> [PROBLEM STATEMENT] Go through the lines below and tally those containing the string "none". Respond with the number only.

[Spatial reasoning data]
------------------------------
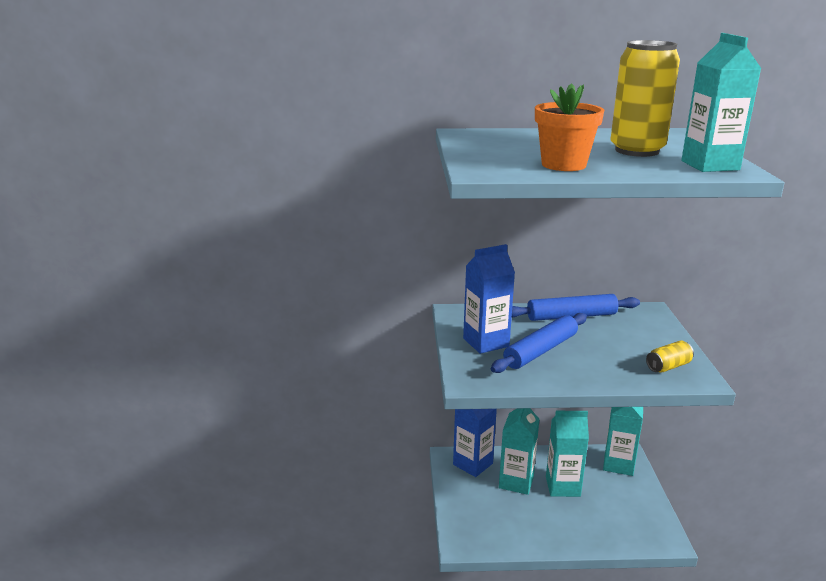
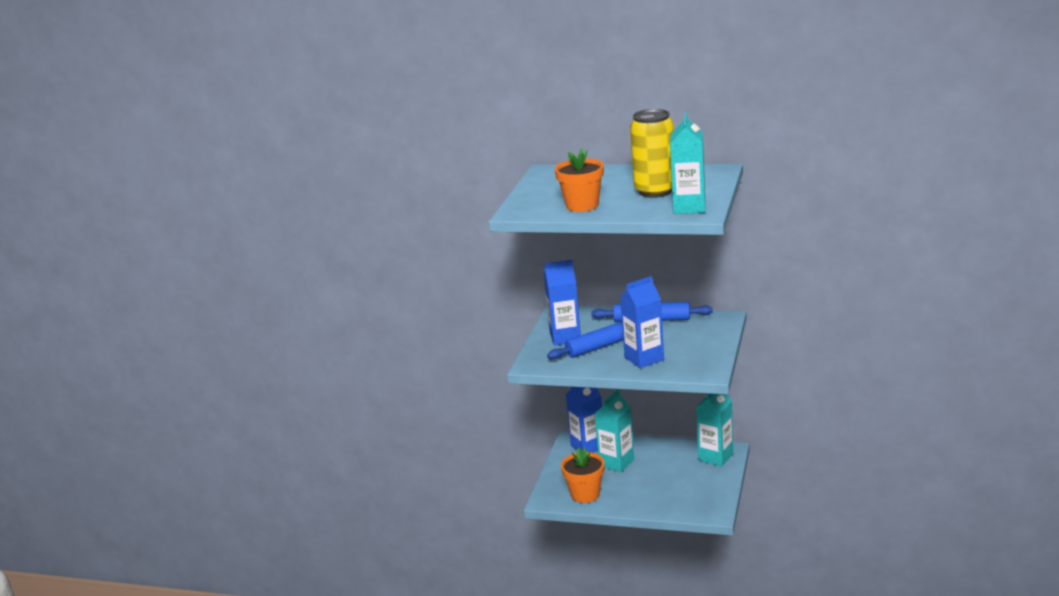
camera: 20 degrees right, 0 degrees up
(504, 530) = (585, 494): none -> orange flower pot
(562, 486) = (654, 469): turquoise carton -> none
(605, 365) = (644, 359): none -> blue carton
(668, 366) = (694, 362): yellow can -> none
------------------------------
> [TASK RESULT] 4